**TASK GOAL:**
Look below for the line containing "Someone carried the voiture"; from there through the line containing "Someone took away", both lines included, please set down each line exactly and nothing else.

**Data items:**
★ ★ ★ ★ ★

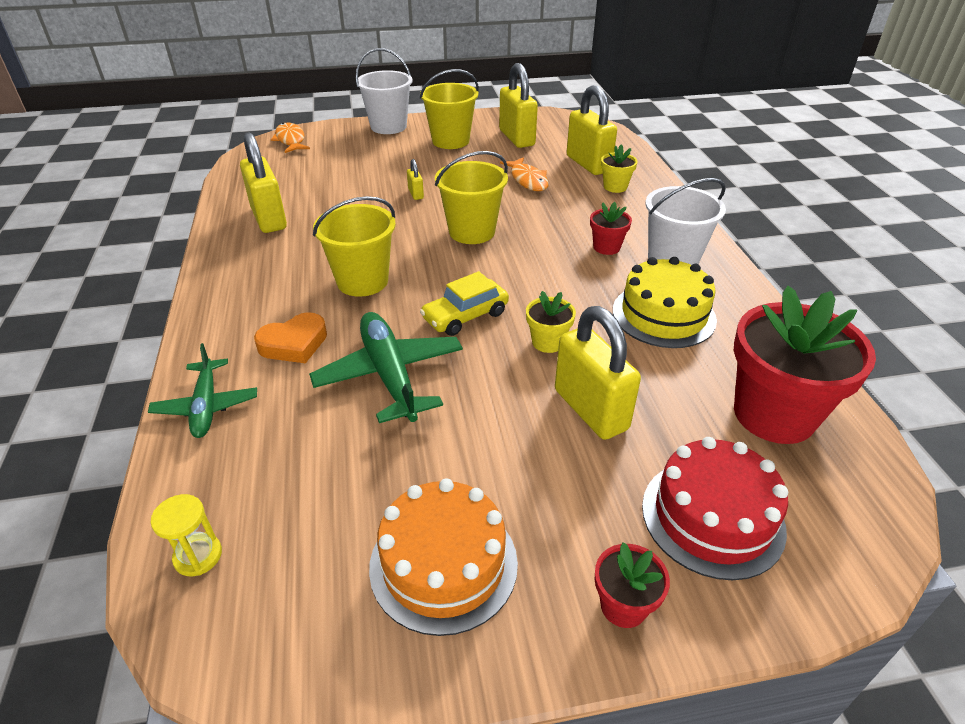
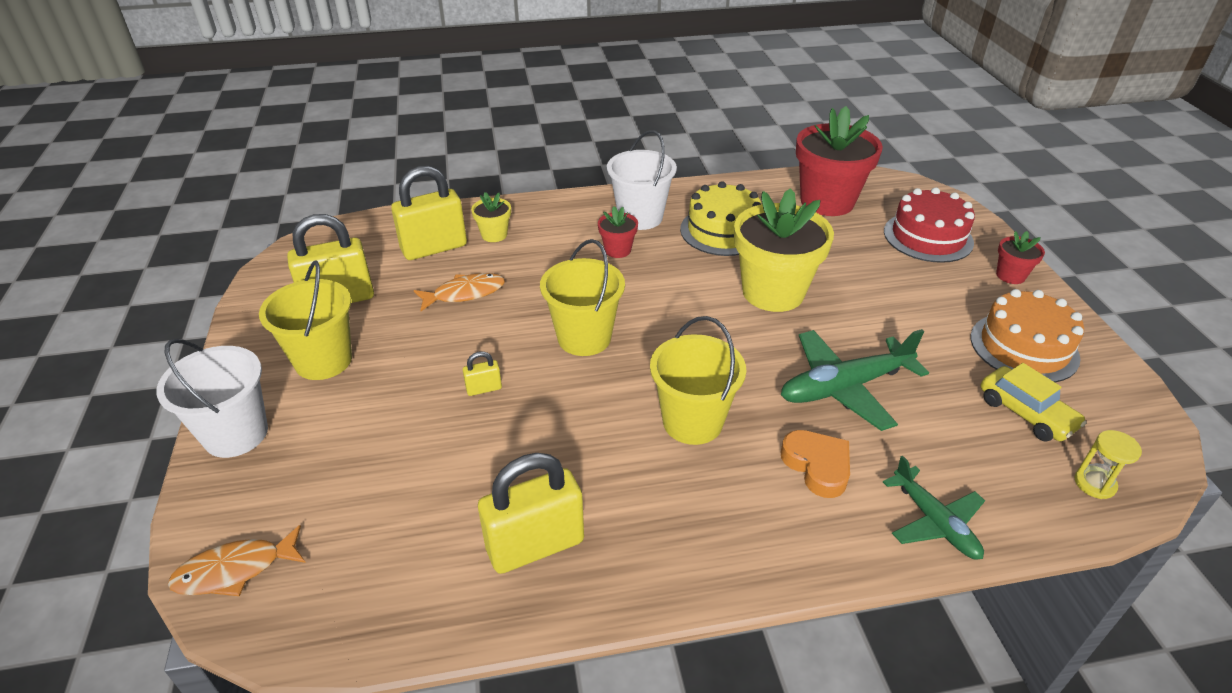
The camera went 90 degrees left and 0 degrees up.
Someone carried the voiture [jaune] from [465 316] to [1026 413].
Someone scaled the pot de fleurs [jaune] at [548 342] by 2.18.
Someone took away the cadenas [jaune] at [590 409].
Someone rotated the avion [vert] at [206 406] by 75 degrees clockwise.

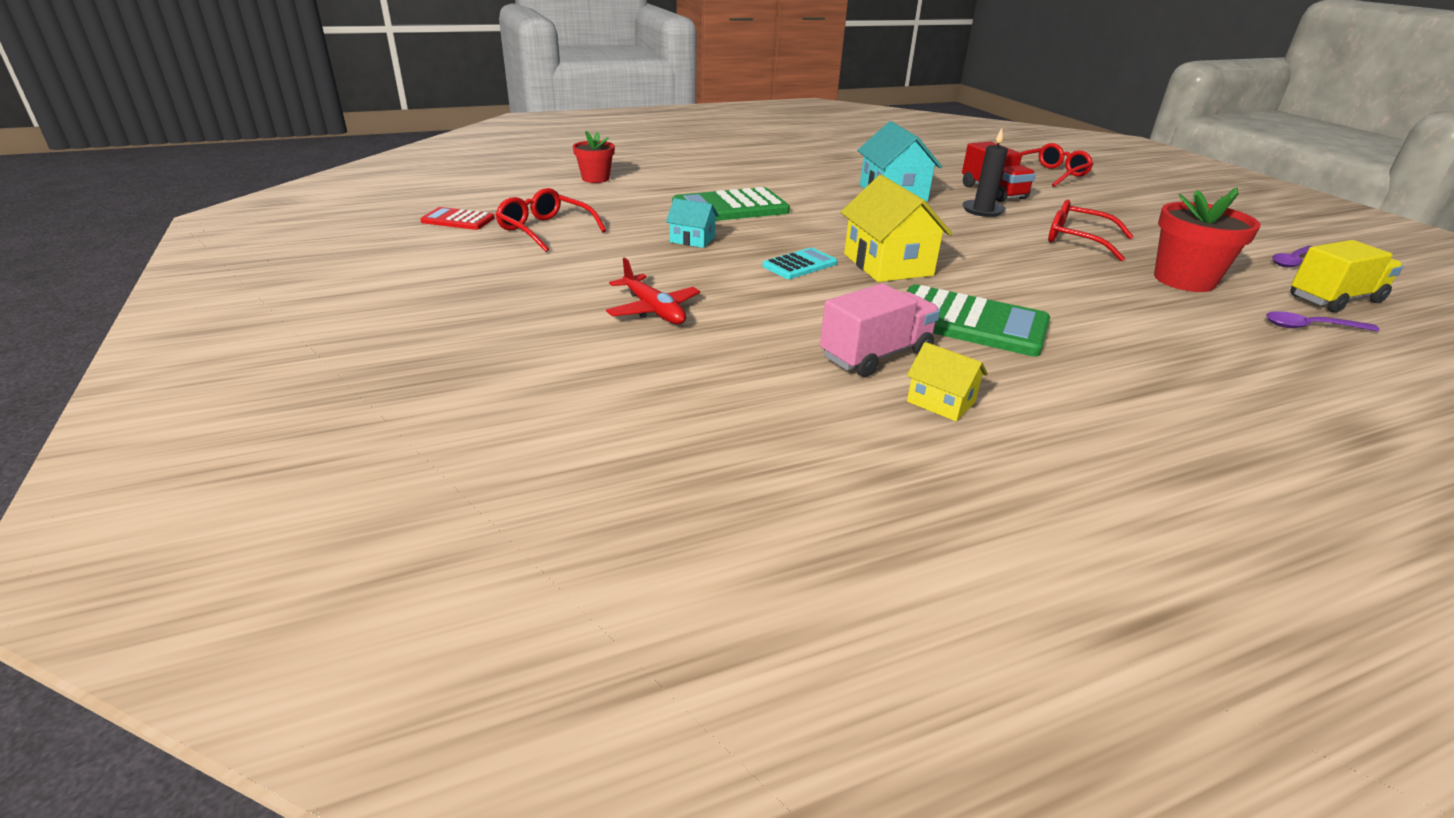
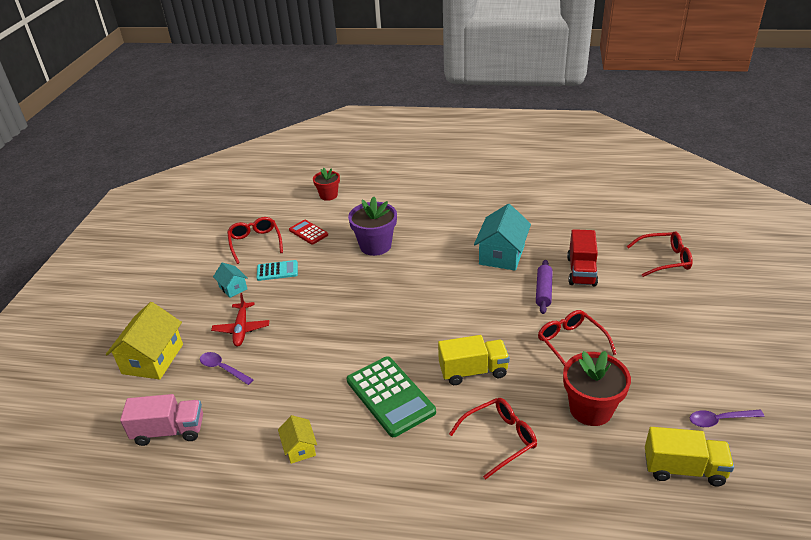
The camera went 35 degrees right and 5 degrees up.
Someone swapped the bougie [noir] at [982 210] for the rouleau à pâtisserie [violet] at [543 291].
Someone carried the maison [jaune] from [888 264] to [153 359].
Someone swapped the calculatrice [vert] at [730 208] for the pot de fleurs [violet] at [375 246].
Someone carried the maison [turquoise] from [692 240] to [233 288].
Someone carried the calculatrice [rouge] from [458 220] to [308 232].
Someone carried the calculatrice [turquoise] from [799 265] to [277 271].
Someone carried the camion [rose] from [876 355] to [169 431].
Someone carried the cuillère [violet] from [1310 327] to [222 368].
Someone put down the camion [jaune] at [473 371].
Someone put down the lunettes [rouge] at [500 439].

★ ★ ★ ★ ★

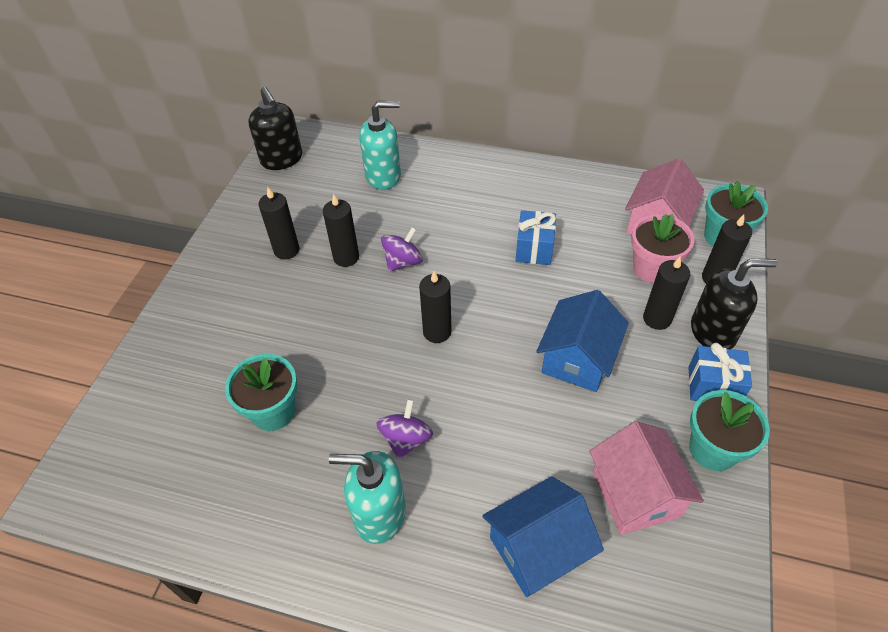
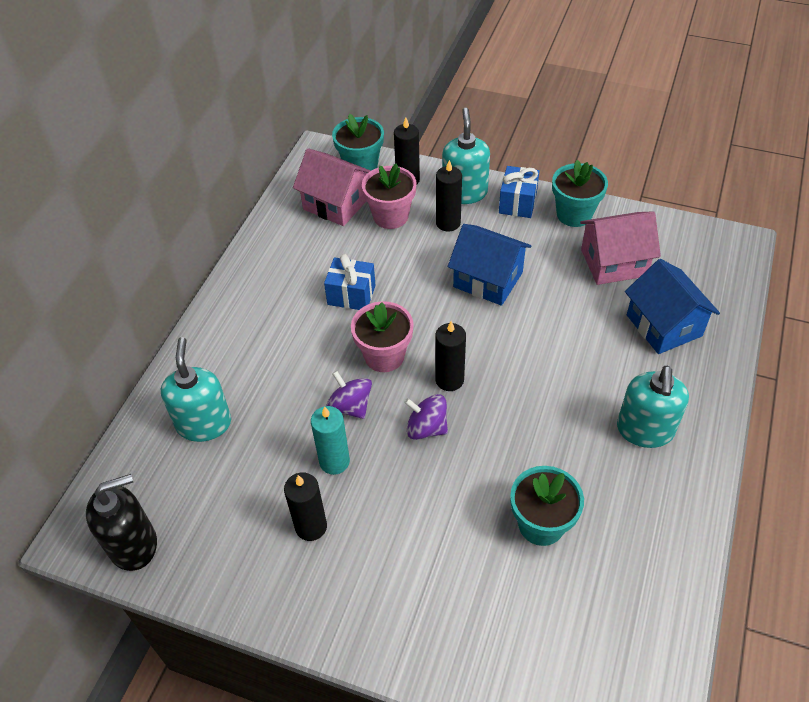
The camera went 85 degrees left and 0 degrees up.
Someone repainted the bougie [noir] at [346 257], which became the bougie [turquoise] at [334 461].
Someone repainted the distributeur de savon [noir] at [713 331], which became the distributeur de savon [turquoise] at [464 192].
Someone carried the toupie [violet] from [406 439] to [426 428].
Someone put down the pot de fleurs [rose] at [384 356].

★ ★ ★ ★ ★

**RESPONSE TO THIS TASK:**
Someone carried the voiture [jaune] from [465 316] to [1026 413].
Someone scaled the pot de fleurs [jaune] at [548 342] by 2.18.
Someone took away the cadenas [jaune] at [590 409].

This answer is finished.